═══ RECORDS PROVIDED

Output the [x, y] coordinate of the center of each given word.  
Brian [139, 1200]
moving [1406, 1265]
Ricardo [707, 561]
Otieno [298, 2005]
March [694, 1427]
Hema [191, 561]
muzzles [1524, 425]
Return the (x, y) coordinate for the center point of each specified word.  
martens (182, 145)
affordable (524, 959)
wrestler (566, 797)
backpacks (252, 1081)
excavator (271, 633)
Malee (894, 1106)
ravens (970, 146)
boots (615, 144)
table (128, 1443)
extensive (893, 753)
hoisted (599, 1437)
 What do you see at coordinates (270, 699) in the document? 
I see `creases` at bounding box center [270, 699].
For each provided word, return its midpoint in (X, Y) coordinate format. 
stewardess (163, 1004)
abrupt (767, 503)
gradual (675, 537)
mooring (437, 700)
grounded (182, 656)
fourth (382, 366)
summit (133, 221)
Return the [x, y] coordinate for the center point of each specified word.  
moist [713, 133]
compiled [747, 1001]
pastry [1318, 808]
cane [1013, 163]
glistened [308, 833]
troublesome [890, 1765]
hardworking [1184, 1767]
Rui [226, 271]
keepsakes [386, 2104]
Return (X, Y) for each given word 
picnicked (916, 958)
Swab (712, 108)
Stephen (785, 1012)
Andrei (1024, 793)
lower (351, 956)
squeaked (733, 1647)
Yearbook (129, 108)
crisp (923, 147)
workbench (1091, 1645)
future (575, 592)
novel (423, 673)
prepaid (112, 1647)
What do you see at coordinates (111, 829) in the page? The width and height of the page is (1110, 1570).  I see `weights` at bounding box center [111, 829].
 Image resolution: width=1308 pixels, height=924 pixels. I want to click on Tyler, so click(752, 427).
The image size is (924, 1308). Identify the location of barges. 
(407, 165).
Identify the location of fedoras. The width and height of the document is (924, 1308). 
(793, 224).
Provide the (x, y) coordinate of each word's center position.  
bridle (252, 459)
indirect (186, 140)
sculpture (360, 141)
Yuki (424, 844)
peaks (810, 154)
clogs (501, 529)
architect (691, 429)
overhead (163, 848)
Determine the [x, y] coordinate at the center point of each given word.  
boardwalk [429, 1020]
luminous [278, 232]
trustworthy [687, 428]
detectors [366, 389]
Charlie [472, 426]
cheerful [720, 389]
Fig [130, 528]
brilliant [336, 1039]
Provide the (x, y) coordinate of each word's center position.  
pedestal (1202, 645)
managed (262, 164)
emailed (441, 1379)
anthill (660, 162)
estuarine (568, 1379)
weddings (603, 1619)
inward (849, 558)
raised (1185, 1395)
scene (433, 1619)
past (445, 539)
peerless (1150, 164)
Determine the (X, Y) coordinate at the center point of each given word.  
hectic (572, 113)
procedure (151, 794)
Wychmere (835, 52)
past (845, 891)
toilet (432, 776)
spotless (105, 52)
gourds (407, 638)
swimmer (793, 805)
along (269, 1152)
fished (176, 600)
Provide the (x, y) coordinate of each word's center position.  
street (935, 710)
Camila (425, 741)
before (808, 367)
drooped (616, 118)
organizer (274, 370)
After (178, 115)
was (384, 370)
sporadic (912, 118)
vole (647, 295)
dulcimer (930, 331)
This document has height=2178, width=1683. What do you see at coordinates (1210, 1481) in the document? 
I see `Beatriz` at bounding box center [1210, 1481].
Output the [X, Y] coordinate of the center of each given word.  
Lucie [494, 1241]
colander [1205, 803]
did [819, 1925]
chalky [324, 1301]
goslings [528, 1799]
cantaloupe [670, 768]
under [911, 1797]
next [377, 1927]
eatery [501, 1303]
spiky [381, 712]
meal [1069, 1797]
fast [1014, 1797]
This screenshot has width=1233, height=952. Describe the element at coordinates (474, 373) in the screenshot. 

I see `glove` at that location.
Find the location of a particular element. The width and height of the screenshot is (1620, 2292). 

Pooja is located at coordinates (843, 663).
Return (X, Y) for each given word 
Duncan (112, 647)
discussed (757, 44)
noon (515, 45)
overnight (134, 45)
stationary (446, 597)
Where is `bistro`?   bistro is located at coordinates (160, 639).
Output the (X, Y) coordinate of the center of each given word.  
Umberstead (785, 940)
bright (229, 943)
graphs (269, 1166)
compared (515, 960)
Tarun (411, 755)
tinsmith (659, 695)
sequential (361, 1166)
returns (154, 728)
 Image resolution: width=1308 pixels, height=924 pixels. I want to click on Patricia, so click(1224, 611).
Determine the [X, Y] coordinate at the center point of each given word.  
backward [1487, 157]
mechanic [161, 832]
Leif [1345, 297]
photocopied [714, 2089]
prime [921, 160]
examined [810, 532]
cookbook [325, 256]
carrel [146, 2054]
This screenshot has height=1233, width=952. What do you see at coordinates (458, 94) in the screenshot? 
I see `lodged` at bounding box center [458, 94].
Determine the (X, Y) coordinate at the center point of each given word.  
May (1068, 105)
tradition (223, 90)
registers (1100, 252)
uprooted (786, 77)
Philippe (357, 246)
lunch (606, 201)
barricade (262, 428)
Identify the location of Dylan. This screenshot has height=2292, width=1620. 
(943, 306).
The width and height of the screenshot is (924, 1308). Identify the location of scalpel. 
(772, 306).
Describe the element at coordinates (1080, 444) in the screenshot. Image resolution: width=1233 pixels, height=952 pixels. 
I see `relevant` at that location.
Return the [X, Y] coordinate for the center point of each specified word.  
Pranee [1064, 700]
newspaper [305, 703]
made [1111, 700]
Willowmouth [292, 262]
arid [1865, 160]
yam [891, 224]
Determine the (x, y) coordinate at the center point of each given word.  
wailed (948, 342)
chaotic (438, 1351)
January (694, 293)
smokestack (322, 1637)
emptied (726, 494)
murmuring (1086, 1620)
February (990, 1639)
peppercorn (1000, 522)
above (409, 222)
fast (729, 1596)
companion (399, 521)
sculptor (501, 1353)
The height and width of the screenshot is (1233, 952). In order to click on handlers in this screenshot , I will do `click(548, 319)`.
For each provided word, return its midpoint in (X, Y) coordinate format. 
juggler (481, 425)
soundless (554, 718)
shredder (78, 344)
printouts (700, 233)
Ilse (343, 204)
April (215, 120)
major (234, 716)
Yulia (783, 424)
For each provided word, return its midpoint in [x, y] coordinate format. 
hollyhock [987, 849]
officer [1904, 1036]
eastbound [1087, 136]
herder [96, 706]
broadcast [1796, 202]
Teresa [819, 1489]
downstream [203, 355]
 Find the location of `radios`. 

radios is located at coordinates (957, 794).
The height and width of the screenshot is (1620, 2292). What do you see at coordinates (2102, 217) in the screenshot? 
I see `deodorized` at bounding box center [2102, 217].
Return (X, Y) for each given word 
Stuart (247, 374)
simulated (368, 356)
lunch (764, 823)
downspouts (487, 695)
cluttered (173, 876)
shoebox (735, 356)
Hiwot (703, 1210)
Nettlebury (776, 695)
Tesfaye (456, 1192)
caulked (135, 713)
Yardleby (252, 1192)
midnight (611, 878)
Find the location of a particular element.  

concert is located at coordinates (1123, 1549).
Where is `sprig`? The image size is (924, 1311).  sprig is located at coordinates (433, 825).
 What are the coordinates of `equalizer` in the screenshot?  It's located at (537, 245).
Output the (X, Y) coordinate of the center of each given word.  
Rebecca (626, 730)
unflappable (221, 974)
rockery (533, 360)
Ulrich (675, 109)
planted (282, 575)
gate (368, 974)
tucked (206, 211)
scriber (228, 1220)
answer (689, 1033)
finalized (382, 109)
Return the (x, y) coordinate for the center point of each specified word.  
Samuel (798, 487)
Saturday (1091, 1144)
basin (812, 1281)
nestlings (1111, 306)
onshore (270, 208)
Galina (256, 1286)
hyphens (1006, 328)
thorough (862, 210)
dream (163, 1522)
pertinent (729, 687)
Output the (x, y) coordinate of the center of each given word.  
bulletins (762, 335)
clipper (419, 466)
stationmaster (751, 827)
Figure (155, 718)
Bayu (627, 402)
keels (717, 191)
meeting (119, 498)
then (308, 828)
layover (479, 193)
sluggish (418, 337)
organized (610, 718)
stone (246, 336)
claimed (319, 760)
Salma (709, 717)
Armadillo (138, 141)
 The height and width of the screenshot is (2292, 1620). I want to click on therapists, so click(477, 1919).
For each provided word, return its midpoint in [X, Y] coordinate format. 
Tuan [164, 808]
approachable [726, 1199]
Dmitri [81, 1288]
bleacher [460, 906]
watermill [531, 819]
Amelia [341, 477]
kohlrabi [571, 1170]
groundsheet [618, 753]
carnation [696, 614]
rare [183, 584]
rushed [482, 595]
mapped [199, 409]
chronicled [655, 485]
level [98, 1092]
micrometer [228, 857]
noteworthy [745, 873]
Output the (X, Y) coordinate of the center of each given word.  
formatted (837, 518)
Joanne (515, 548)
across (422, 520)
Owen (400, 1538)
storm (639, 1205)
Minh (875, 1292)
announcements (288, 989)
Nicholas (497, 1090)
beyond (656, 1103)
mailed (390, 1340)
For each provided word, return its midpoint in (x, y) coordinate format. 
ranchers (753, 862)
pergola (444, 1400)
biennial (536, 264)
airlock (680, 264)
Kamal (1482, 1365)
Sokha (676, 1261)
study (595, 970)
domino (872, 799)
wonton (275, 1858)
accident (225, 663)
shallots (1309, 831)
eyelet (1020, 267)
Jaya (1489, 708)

══════

● **REQUIREMENTS**
Please update the rows starting at the line containing "affordable (524, 959)" and ending at the line containing "Swab (712, 108)", replacing "document" with "page" and leaving everything else unchanged.

● **SOLUTION BELOW**
affordable (524, 959)
wrestler (566, 797)
backpacks (252, 1081)
excavator (271, 633)
Malee (894, 1106)
ravens (970, 146)
boots (615, 144)
table (128, 1443)
extensive (893, 753)
hoisted (599, 1437)
 What do you see at coordinates (270, 699) in the page? 
I see `creases` at bounding box center [270, 699].
For each provided word, return its midpoint in (X, Y) coordinate format. 
stewardess (163, 1004)
abrupt (767, 503)
gradual (675, 537)
mooring (437, 700)
grounded (182, 656)
fourth (382, 366)
summit (133, 221)
Return the [x, y] coordinate for the center point of each specified word.  
moist [713, 133]
compiled [747, 1001]
pastry [1318, 808]
cane [1013, 163]
glistened [308, 833]
troublesome [890, 1765]
hardworking [1184, 1767]
Rui [226, 271]
keepsakes [386, 2104]
Return (X, Y) for each given word 
picnicked (916, 958)
Swab (712, 108)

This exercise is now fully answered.